● Dataset excerpts
----
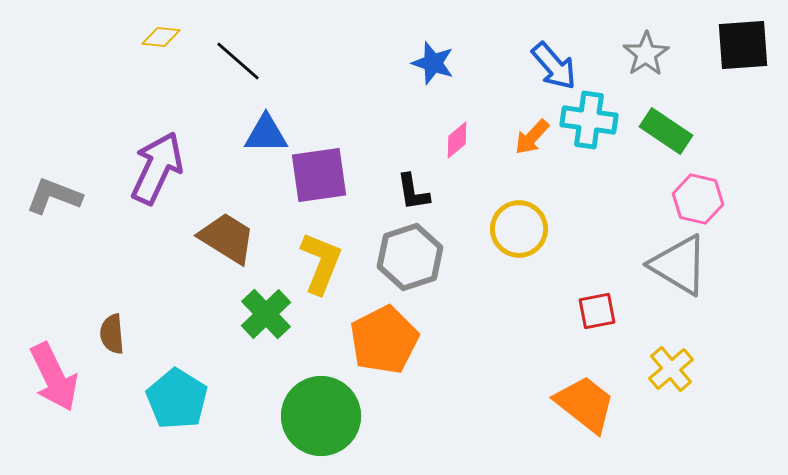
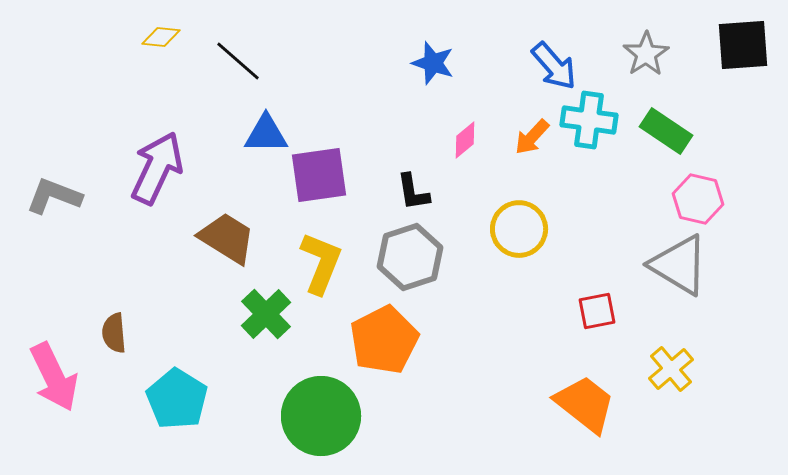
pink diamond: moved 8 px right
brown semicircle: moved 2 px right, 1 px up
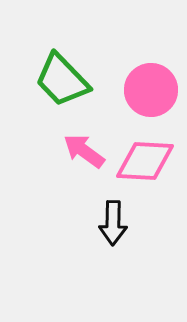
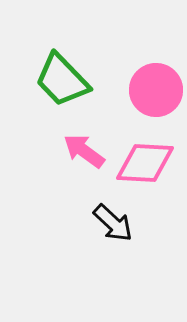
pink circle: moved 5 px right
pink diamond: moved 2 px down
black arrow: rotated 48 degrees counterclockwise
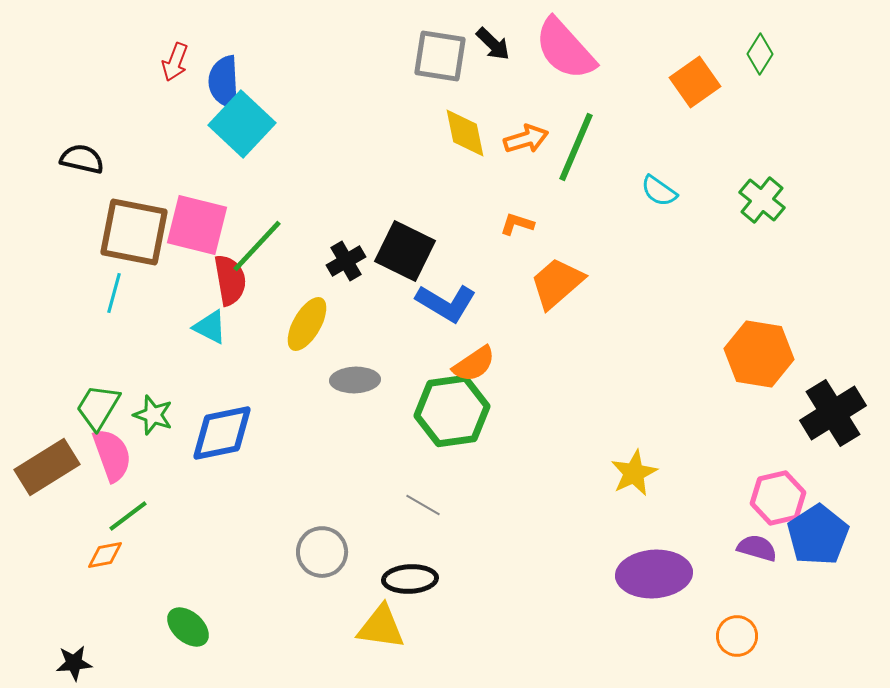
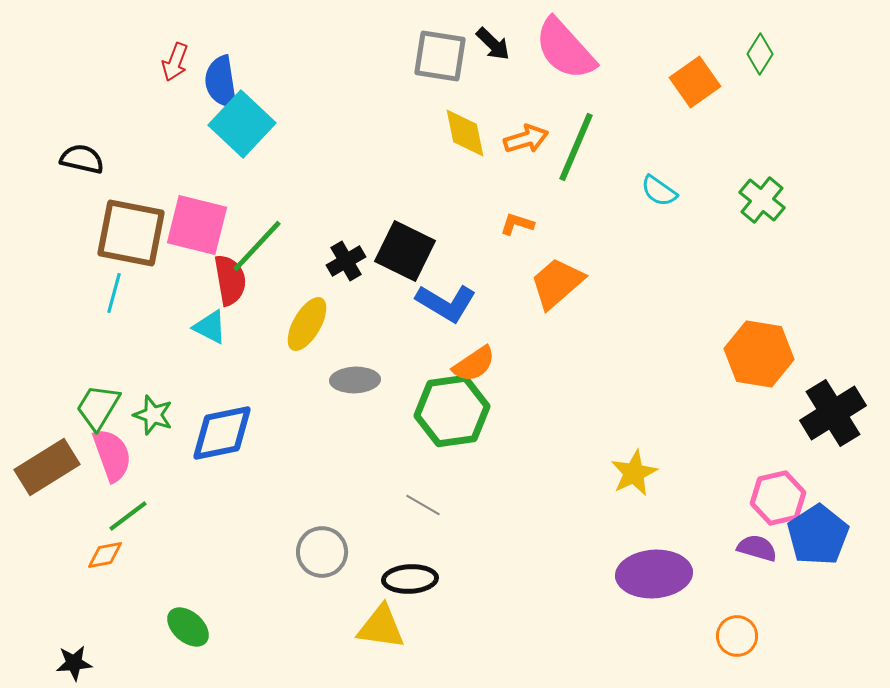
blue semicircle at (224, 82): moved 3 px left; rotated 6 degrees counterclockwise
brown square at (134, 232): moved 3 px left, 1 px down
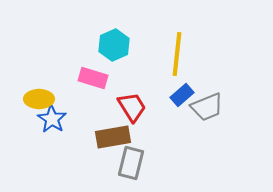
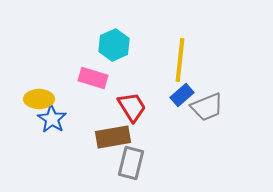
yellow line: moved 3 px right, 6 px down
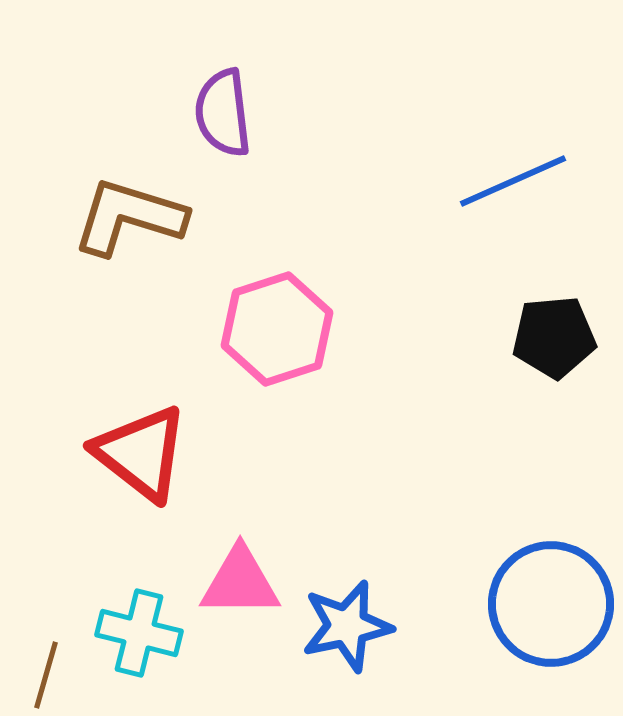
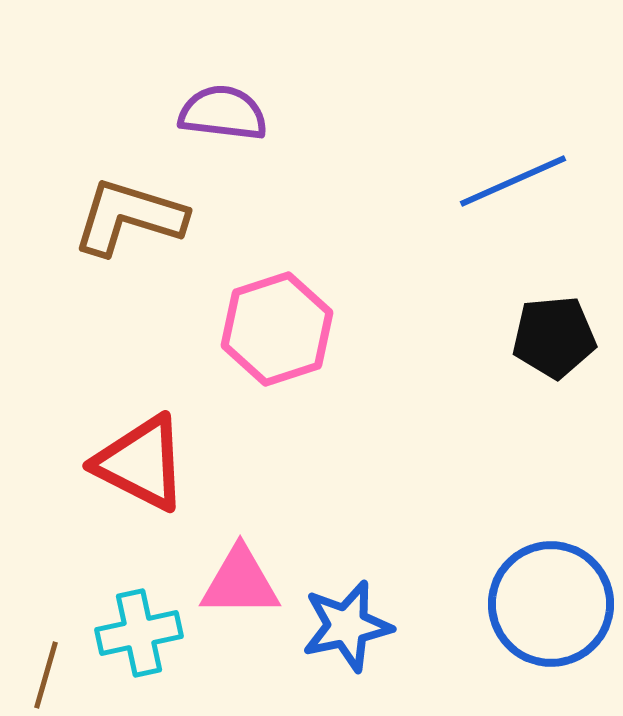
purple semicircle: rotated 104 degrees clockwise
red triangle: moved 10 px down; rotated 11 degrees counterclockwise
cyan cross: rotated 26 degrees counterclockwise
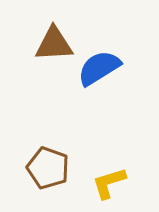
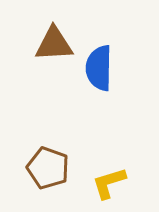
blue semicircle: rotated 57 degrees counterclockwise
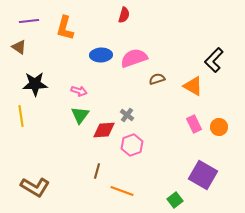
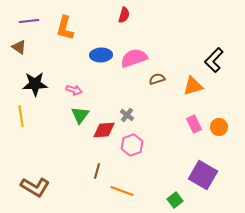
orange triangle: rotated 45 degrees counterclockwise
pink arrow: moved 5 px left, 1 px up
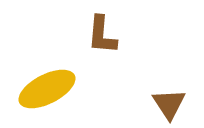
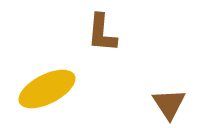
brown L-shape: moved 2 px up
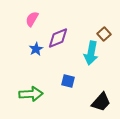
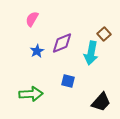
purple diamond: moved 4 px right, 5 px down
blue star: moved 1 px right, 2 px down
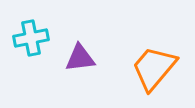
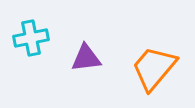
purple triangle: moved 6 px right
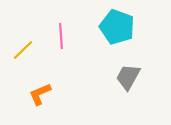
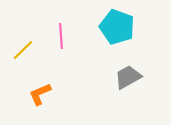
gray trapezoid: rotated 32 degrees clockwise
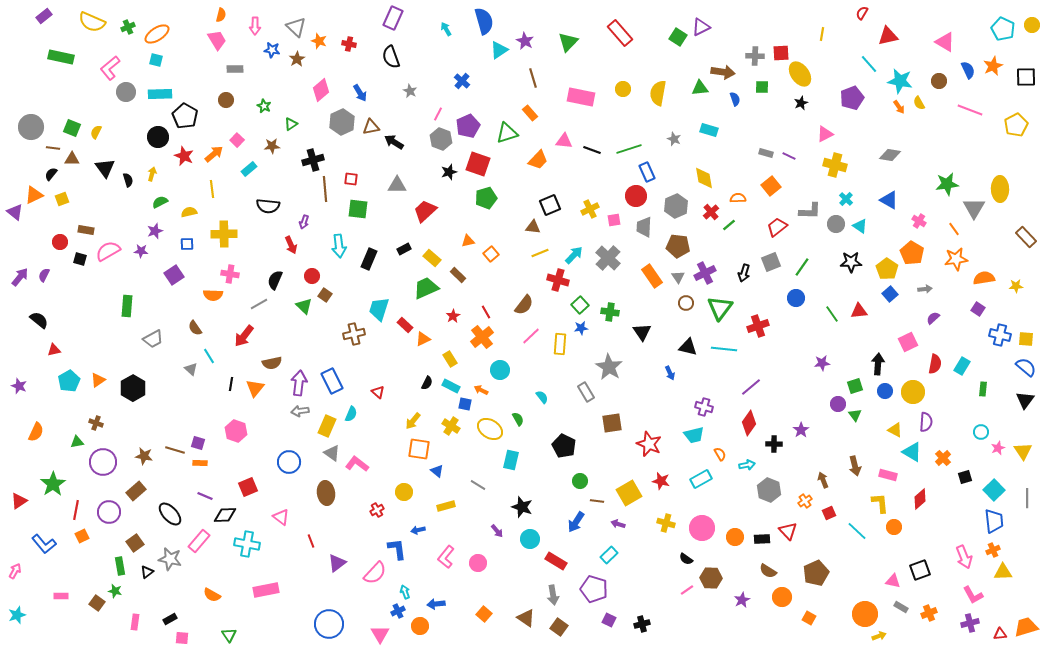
----
● Exercise
What the answer needs is every line from the one containing "blue semicircle: rotated" through the final line of the data above, copied exactly, without pictures.

● Completed task
blue semicircle: rotated 57 degrees counterclockwise
orange triangle: rotated 45 degrees counterclockwise
pink arrow: moved 5 px left, 1 px up
brown L-shape: moved 2 px up
purple diamond: moved 4 px right, 5 px down
blue star: moved 1 px right, 2 px down
purple triangle: moved 6 px right
gray trapezoid: rotated 32 degrees clockwise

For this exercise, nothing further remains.